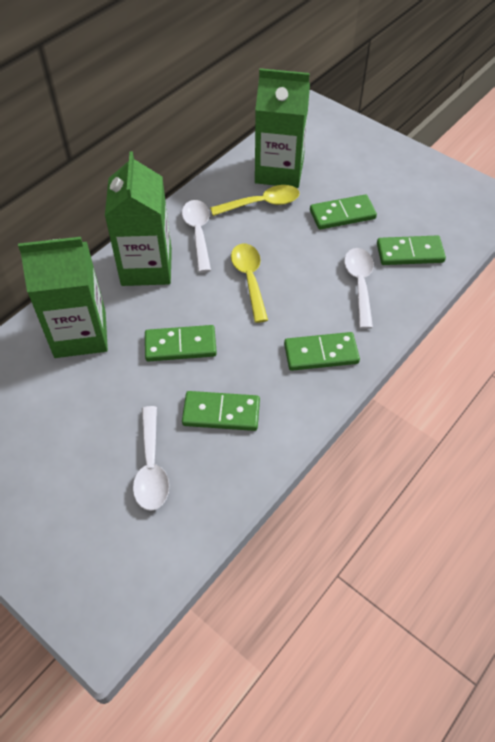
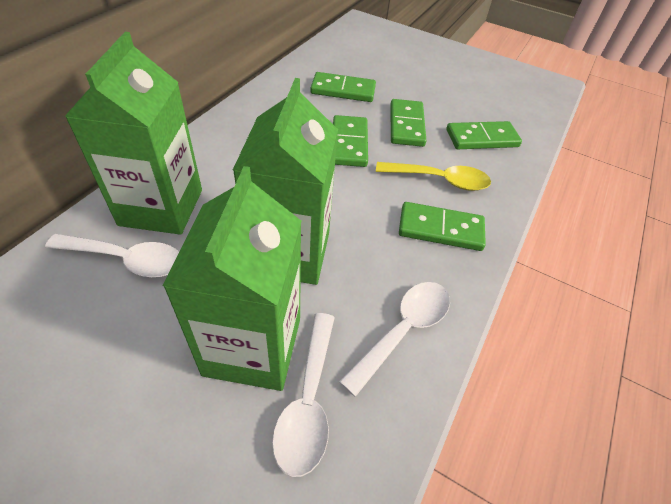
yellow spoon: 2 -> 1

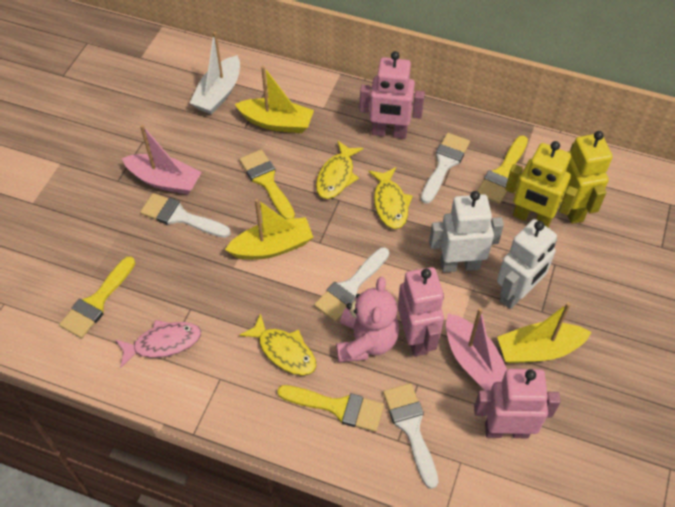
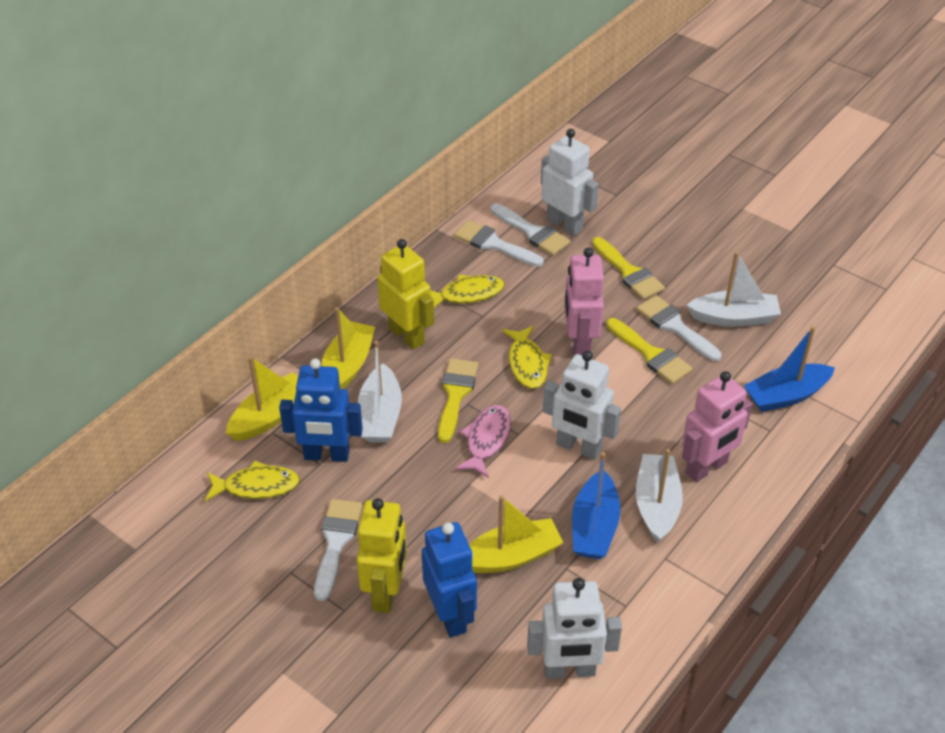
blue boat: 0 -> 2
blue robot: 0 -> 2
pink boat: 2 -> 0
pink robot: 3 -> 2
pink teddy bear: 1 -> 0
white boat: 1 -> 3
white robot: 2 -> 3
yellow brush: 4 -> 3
---
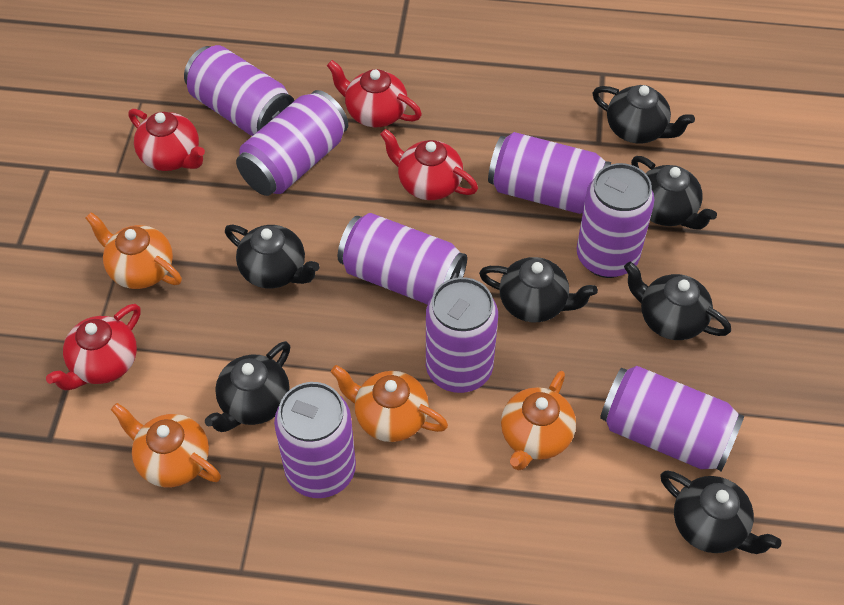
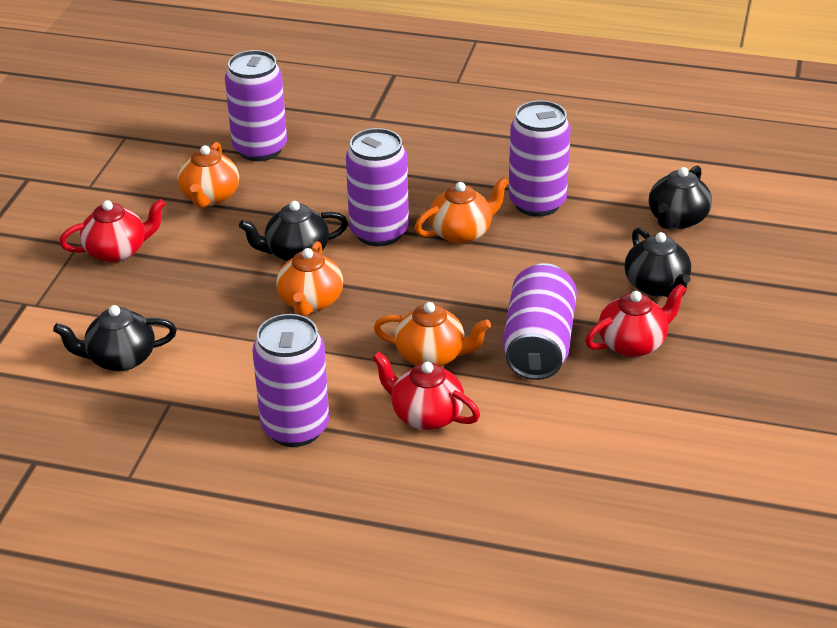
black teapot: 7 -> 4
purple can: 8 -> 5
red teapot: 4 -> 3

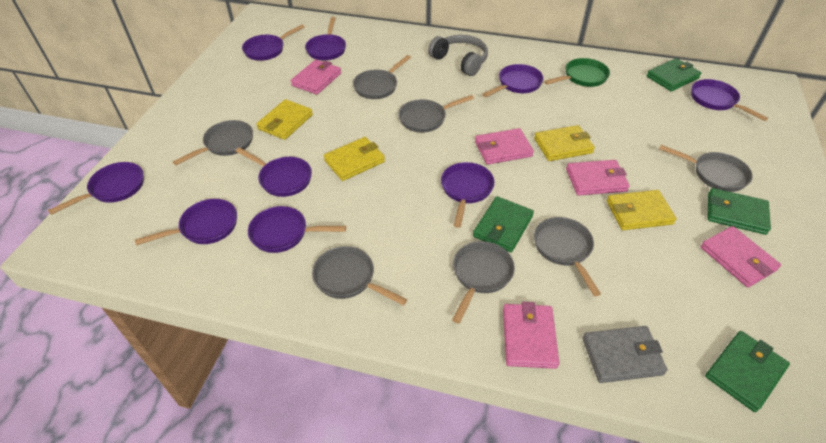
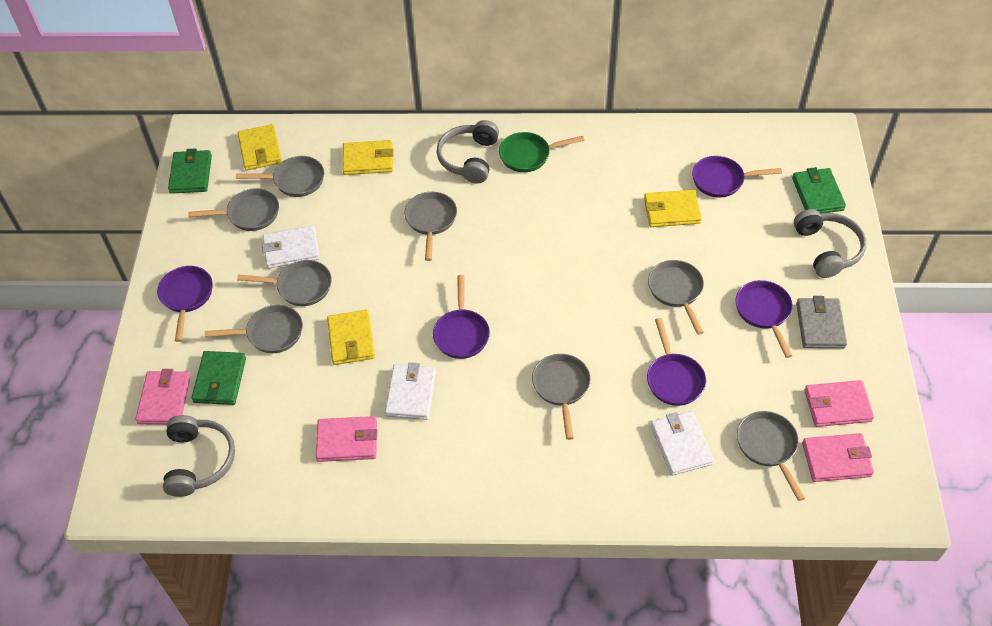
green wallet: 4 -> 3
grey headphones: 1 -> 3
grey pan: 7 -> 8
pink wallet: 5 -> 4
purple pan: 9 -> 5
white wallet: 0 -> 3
* * *
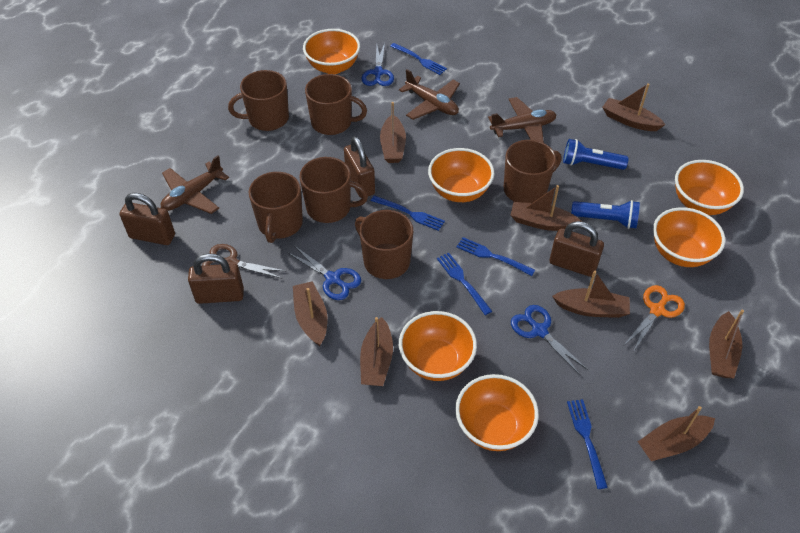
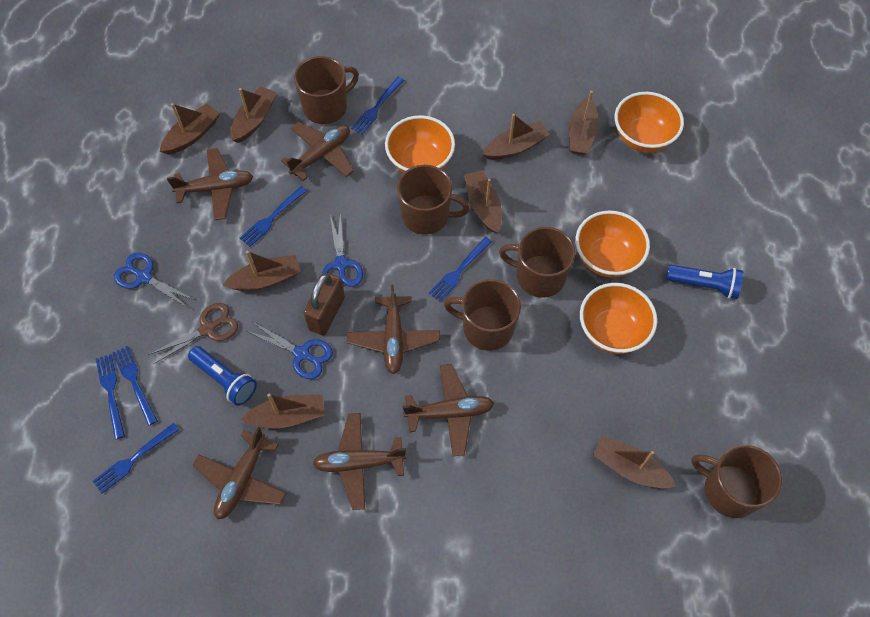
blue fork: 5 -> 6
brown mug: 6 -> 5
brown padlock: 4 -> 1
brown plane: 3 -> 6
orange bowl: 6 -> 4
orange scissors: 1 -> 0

• **About this exercise**
From the records above, copy out the line with "blue robot: 0 -> 2", the line with "yellow brush: 4 -> 3", and every line between them, word for word.

• **Solution to this task**
blue robot: 0 -> 2
pink boat: 2 -> 0
pink robot: 3 -> 2
pink teddy bear: 1 -> 0
white boat: 1 -> 3
white robot: 2 -> 3
yellow brush: 4 -> 3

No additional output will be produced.